Exercise objective – Would you please transcribe, exactly as written, the lines of the entries below starting at the one that holds "TOF3: VL53L1X -> VL53L0X" and ending at the one that holds "TFT1 pin VCC: GND -> 3V3", both included?

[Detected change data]

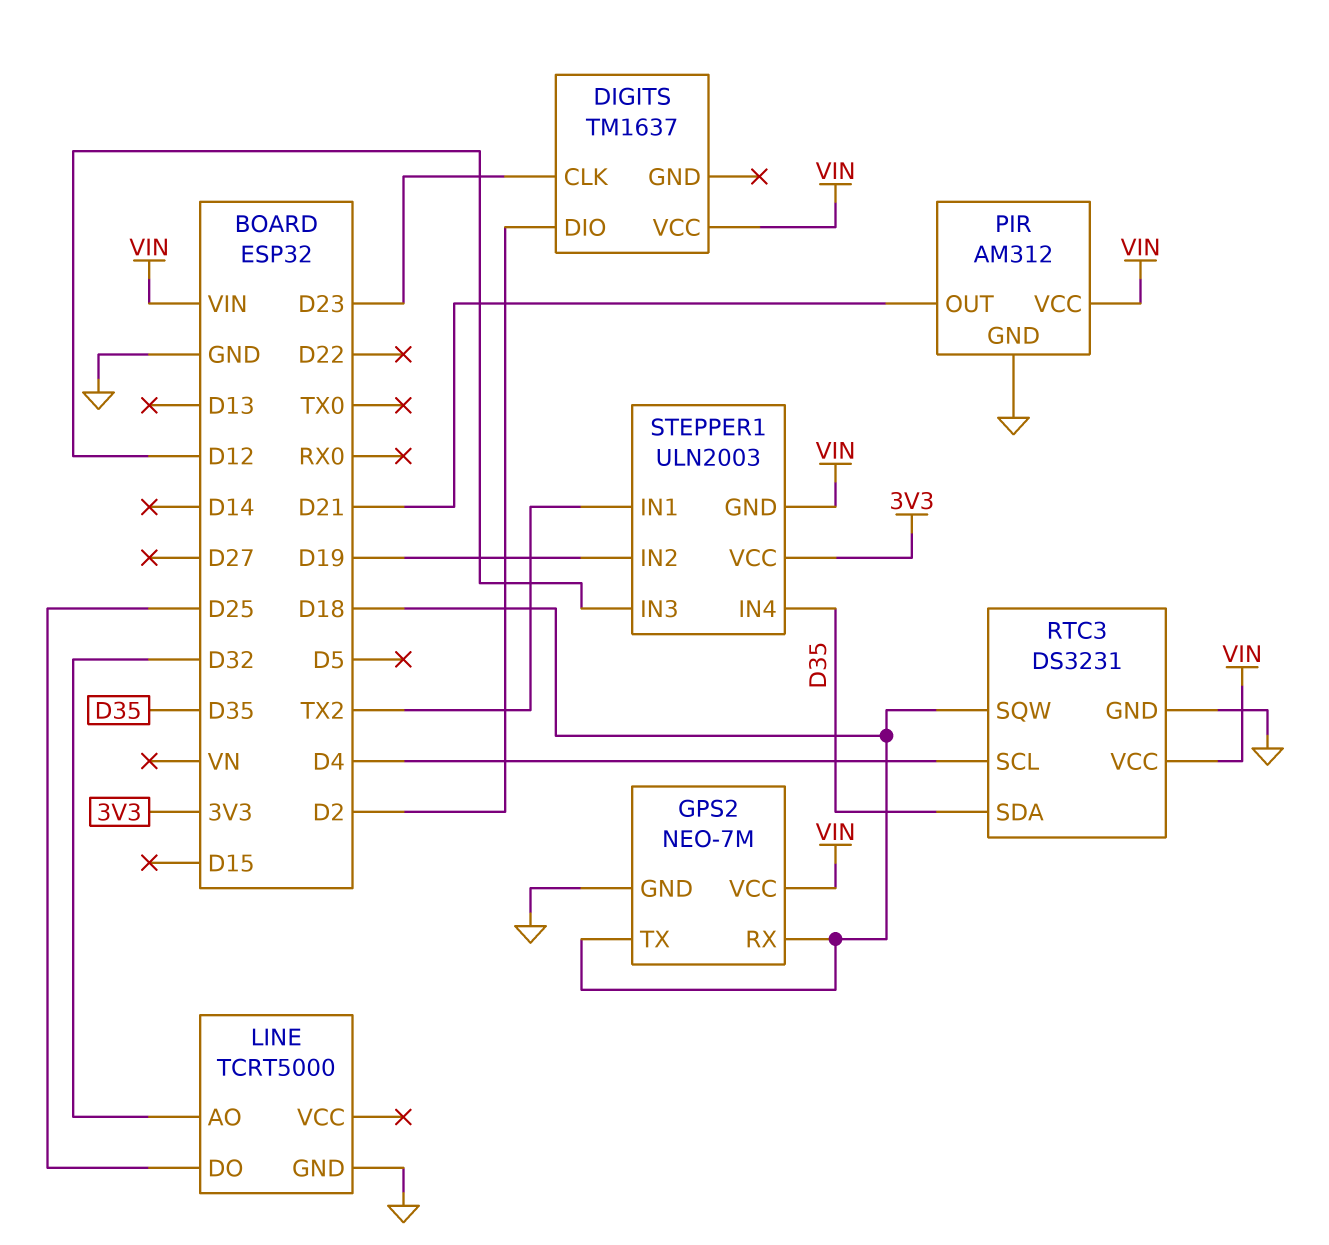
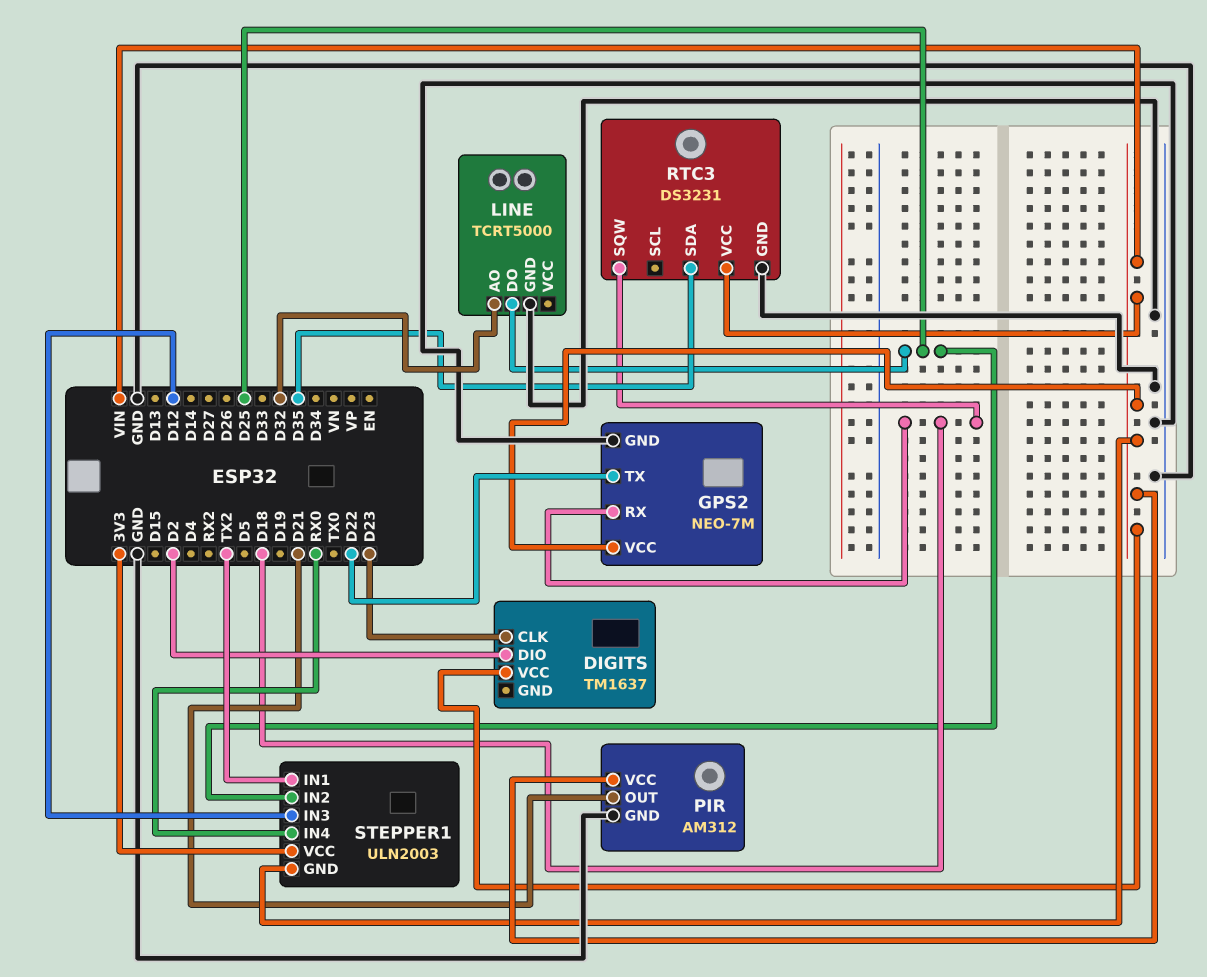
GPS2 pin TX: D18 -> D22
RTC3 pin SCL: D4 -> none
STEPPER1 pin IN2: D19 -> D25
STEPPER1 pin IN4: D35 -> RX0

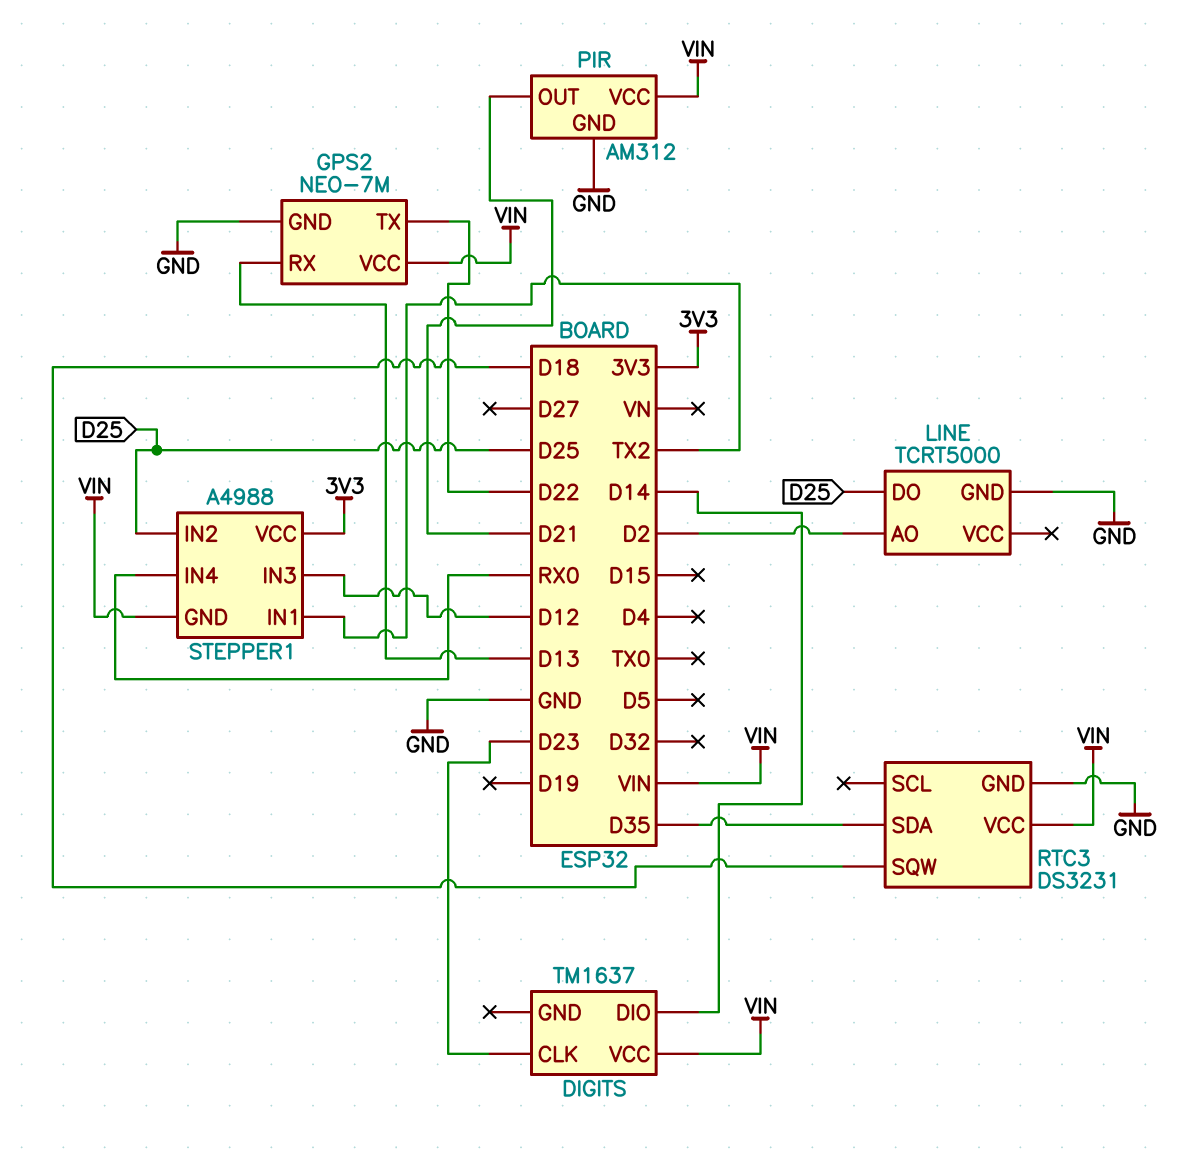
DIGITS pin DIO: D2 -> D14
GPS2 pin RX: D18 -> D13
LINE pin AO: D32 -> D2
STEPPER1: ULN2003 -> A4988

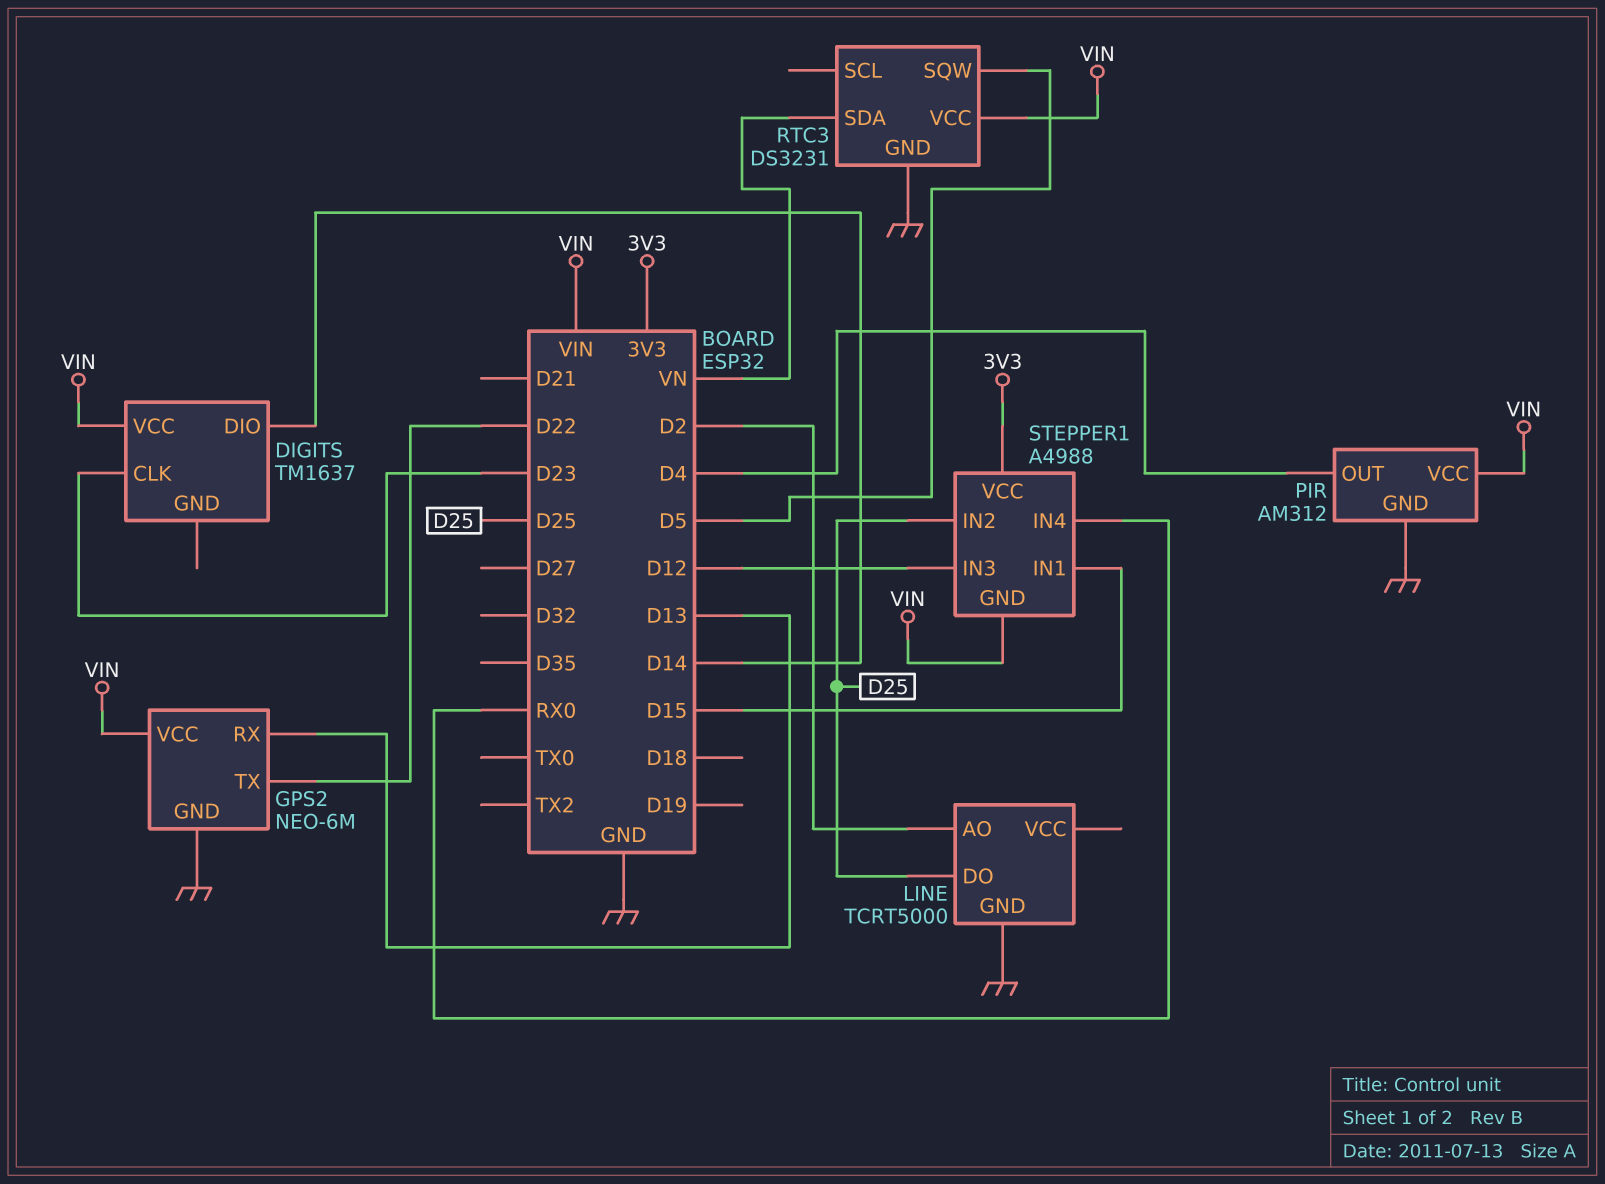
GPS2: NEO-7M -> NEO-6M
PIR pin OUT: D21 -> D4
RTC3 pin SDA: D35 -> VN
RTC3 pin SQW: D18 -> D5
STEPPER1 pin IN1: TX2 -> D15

* * *

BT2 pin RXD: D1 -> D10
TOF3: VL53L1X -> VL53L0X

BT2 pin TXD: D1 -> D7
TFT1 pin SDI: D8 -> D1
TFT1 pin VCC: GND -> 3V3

Solution for this problem –
TOF3: VL53L1X -> VL53L0X

BT2 pin TXD: D1 -> D7
TFT1 pin SDI: D8 -> D1
TFT1 pin VCC: GND -> 3V3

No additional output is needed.